__Task to carry out__. The lines below starting at the line containing "(265, 402) = (378, 372): none" and ending at the line containing "(393, 155) = (665, 179): yellow" are to be repeated exactly, with both ends kept and nothing else added.

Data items
# # # #

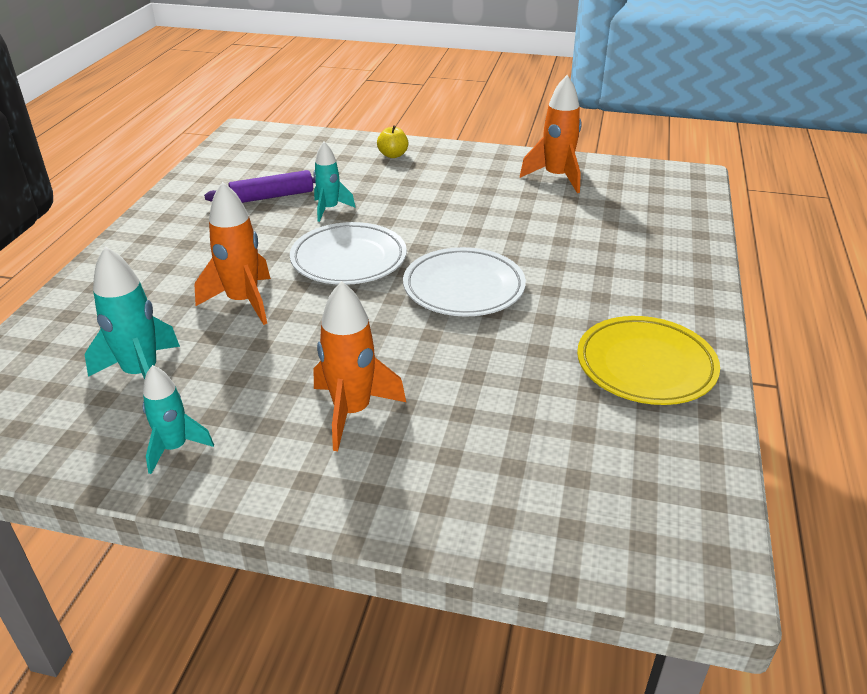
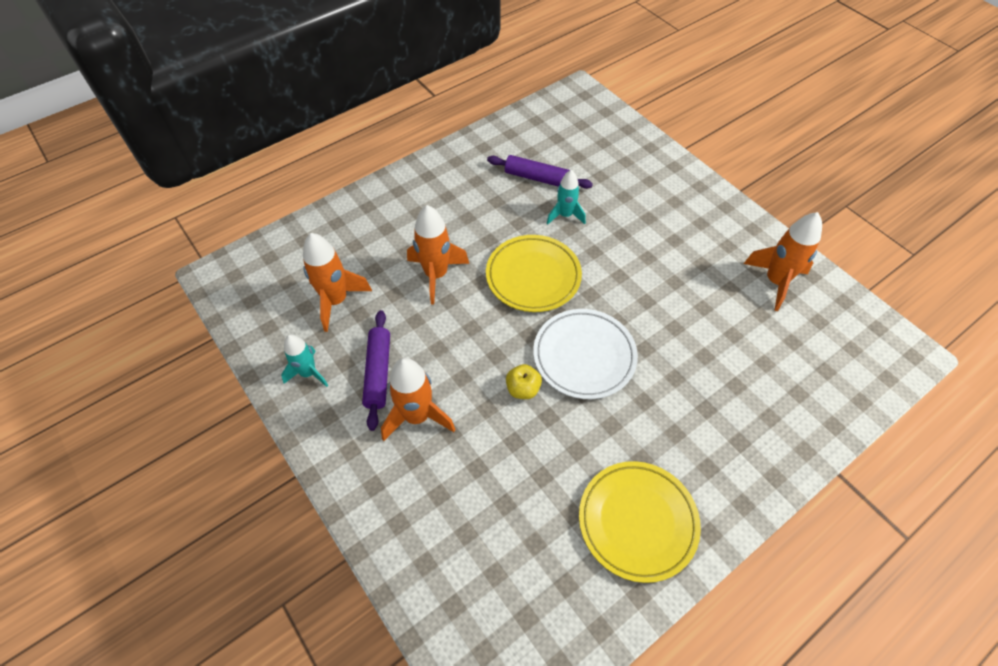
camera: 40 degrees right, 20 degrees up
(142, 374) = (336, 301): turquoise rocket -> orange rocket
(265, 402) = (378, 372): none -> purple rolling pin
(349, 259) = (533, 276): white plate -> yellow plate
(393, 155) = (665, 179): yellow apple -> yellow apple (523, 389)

# # # #

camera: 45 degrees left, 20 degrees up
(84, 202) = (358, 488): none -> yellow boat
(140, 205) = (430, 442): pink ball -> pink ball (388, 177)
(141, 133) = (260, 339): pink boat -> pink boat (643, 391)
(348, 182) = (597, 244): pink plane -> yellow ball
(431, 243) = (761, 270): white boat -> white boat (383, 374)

# # # #

__Exercise answer__.
(265, 402) = (378, 372): none -> purple rolling pin
(349, 259) = (533, 276): white plate -> yellow plate
(393, 155) = (665, 179): yellow apple -> yellow apple (523, 389)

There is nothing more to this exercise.